=== EXERCISE GOAL ===
Apart from the pictures, every line below needs to be reproduced verbatim.

(Object transformation records)
┌──

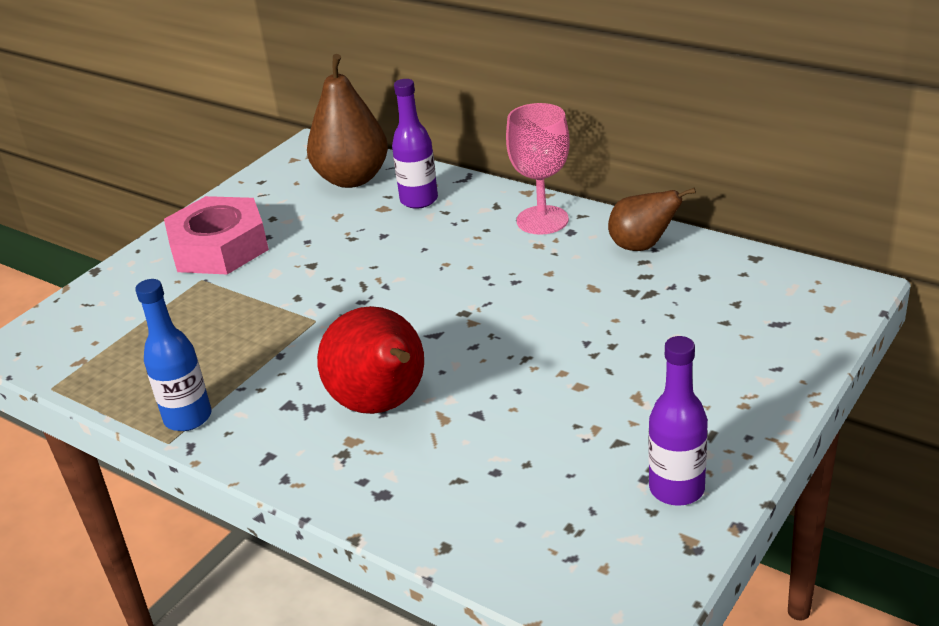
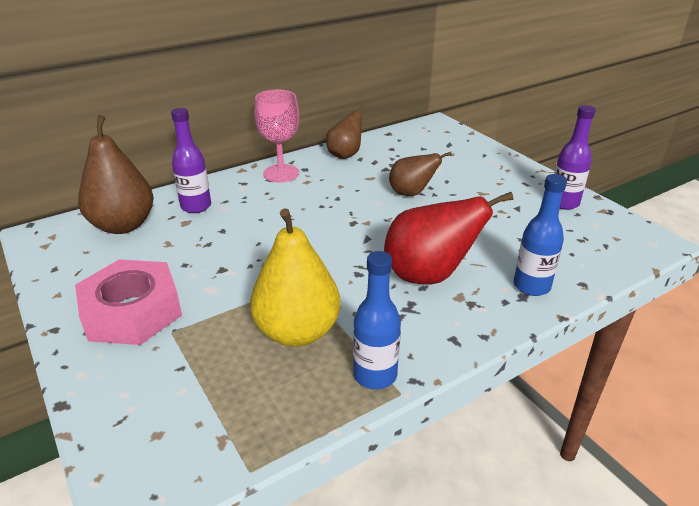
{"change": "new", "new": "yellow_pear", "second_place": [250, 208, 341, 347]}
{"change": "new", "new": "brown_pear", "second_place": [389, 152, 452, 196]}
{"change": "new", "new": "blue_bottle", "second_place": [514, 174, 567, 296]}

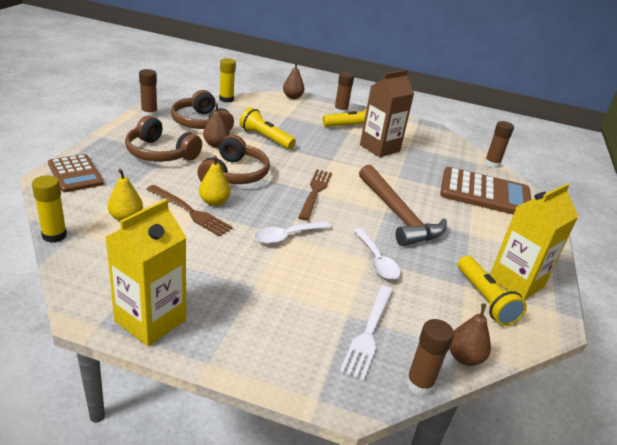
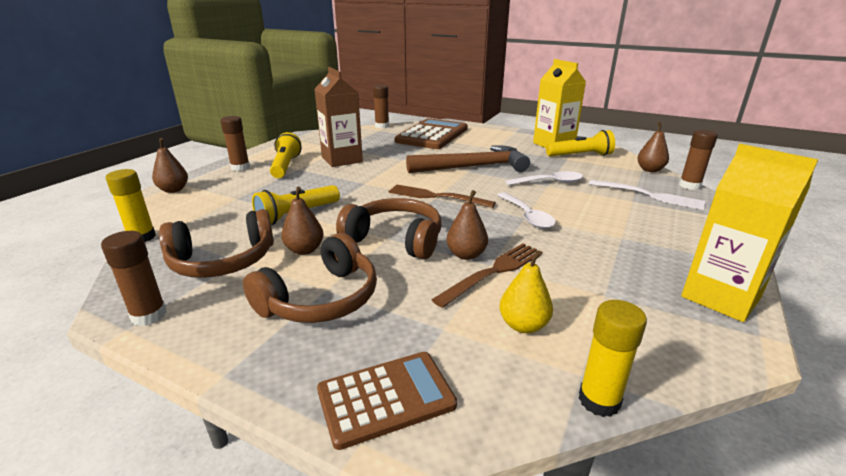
{"change": "repainted", "old": "yellow_pear", "new": "brown_pear", "first_place": [199, 156, 231, 206], "second_place": [447, 190, 488, 260]}

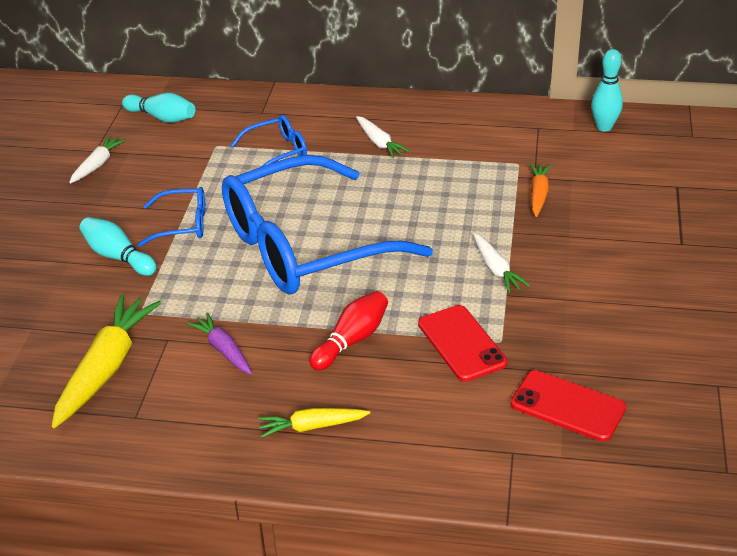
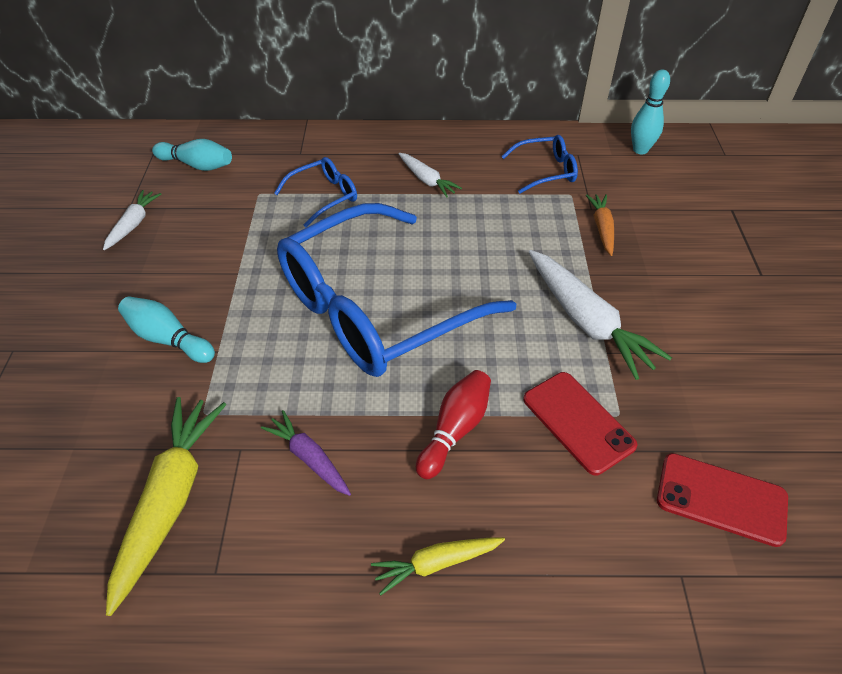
{"change": "shifted", "old": "blue_glasses", "first_place": [138, 187, 205, 247], "second_place": [501, 135, 578, 194]}
{"change": "scaled", "old": "white_carrot", "first_place": [473, 233, 530, 293], "second_place": [529, 250, 672, 380], "factor": 1.8}

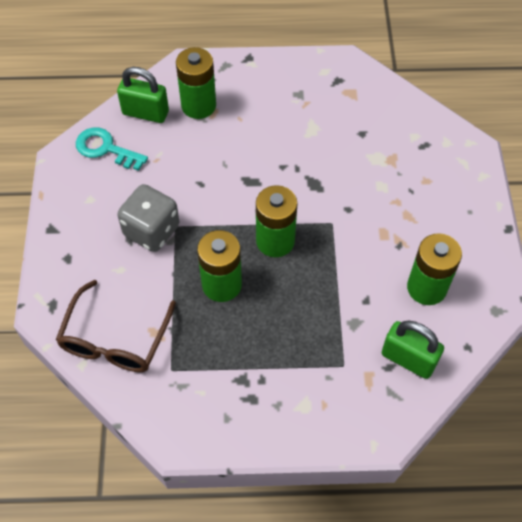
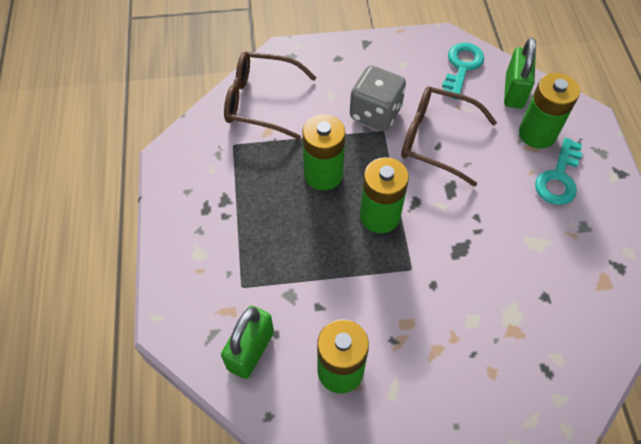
{"change": "new", "new": "brown_glasses", "second_place": [401, 86, 497, 187]}
{"change": "new", "new": "turquoise_key", "second_place": [535, 138, 582, 205]}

└──

=== ANSWER BOX ===
{"change": "new", "new": "yellow_pear", "second_place": [250, 208, 341, 347]}
{"change": "new", "new": "brown_pear", "second_place": [389, 152, 452, 196]}
{"change": "new", "new": "blue_bottle", "second_place": [514, 174, 567, 296]}

{"change": "repainted", "old": "yellow_pear", "new": "brown_pear", "first_place": [199, 156, 231, 206], "second_place": [447, 190, 488, 260]}

{"change": "shifted", "old": "blue_glasses", "first_place": [138, 187, 205, 247], "second_place": [501, 135, 578, 194]}
{"change": "scaled", "old": "white_carrot", "first_place": [473, 233, 530, 293], "second_place": [529, 250, 672, 380], "factor": 1.8}

{"change": "new", "new": "brown_glasses", "second_place": [401, 86, 497, 187]}
{"change": "new", "new": "turquoise_key", "second_place": [535, 138, 582, 205]}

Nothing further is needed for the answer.